Extracted data:
•••
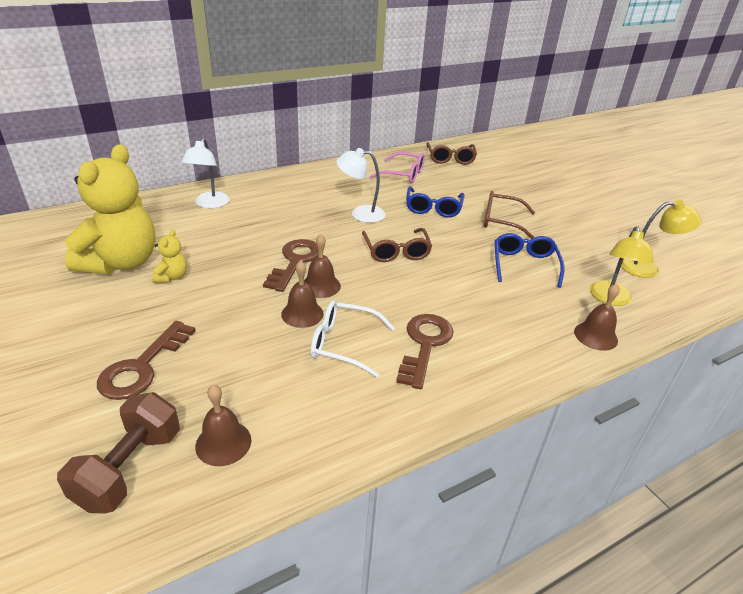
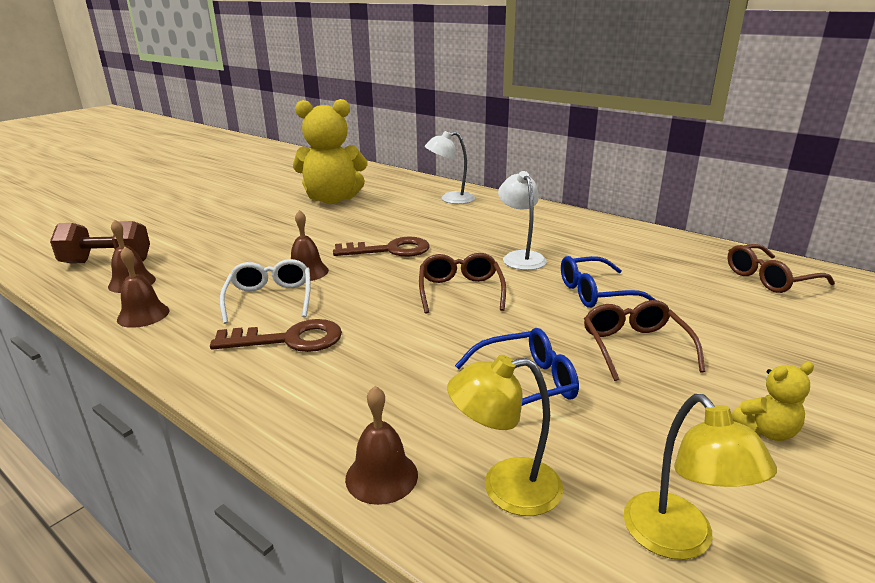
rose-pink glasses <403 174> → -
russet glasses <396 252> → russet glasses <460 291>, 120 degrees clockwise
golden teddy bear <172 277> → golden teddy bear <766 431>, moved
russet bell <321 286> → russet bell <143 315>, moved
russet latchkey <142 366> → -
•••
Work item:
The lines from the one holding "russet glasses <396" to the final line of the entries, both included, are what should be output, exactly and alone.

Answer for the task:
russet glasses <396 252> → russet glasses <460 291>, 120 degrees clockwise
golden teddy bear <172 277> → golden teddy bear <766 431>, moved
russet bell <321 286> → russet bell <143 315>, moved
russet latchkey <142 366> → -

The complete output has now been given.